### Task to complete
Each entry below must be given again word for word, with no pictures.

(Data to examine)

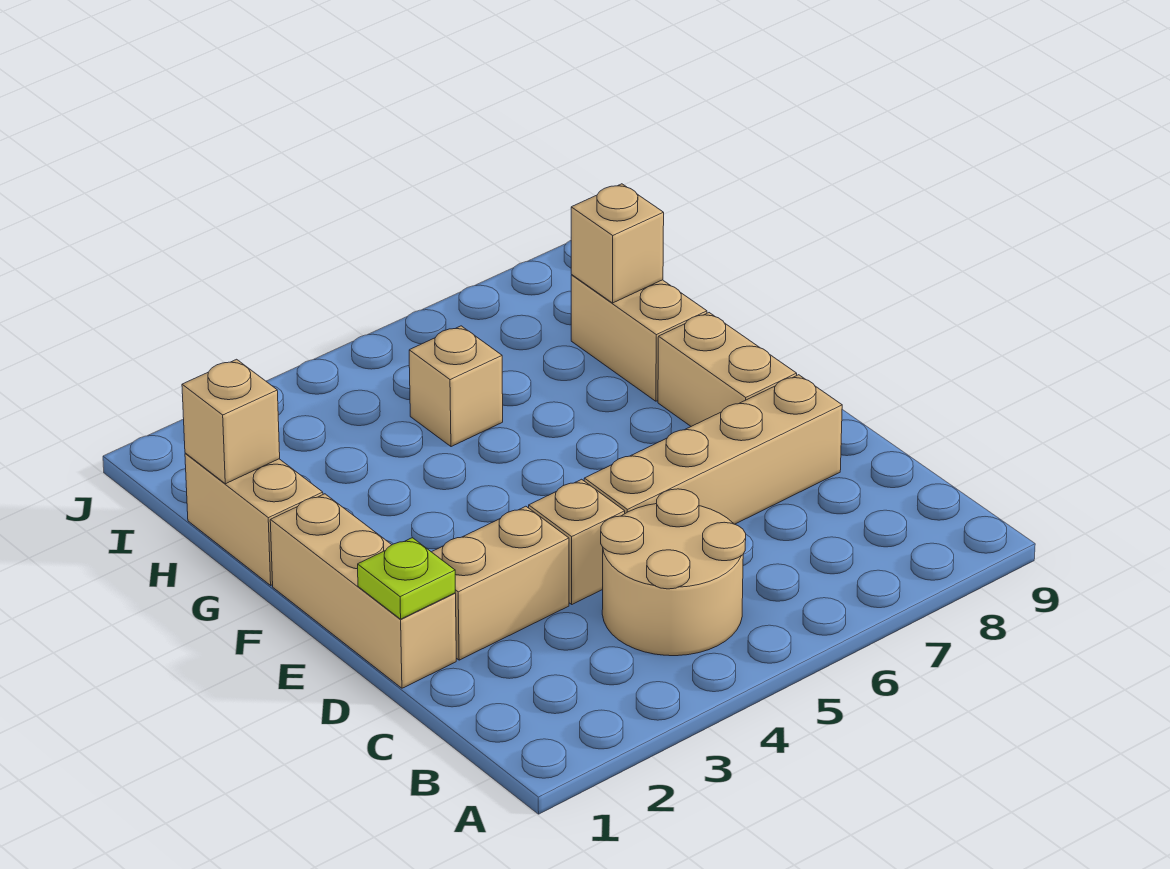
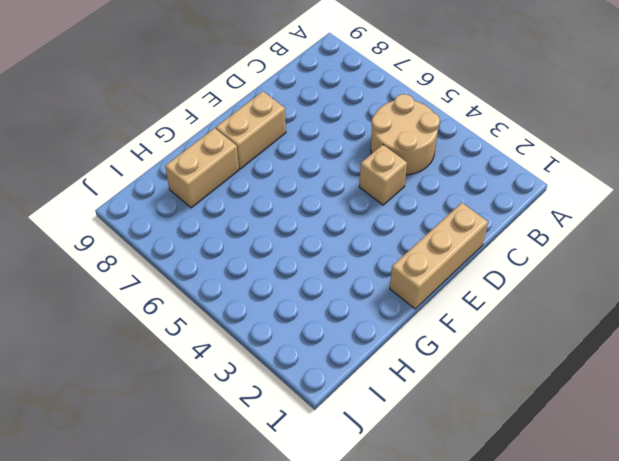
none -> tan brick D2:D3 level 1
none -> tan brick D5:D8 level 1
none -> tan brick G1:H1 level 1

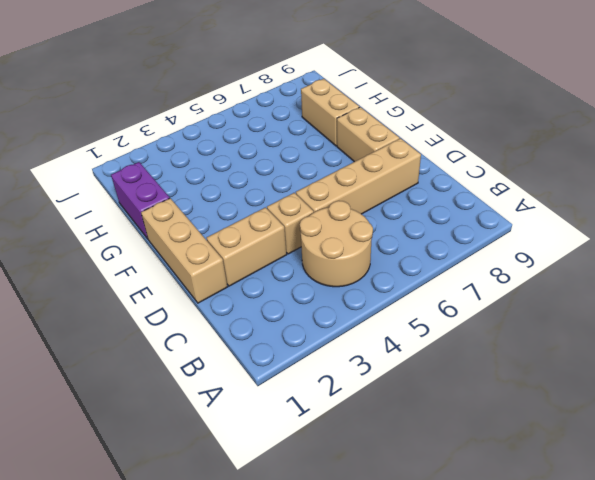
purple brick G1:H1 level 1 -> tan brick G1:H1 level 1
none -> tan brick H5 level 1
none -> lime plate D1 level 2
none -> tan brick H1 level 2

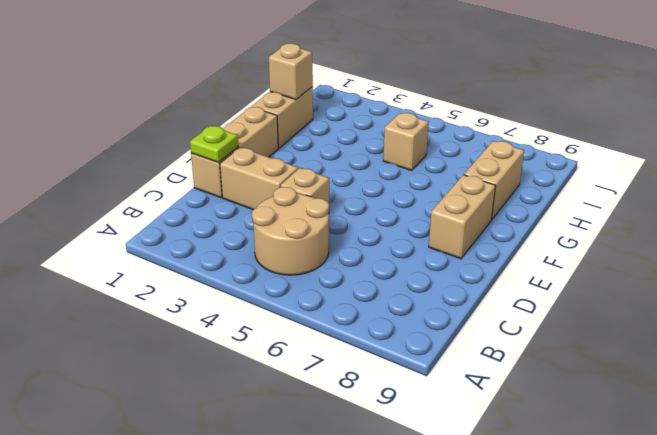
none -> tan brick D5:D8 level 1
none -> tan brick H8 level 2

(End Data to examine)

### Reply
none -> tan brick D2:D3 level 1
none -> tan brick D5:D8 level 1
none -> tan brick G1:H1 level 1

purple brick G1:H1 level 1 -> tan brick G1:H1 level 1
none -> tan brick H5 level 1
none -> lime plate D1 level 2
none -> tan brick H1 level 2

none -> tan brick D5:D8 level 1
none -> tan brick H8 level 2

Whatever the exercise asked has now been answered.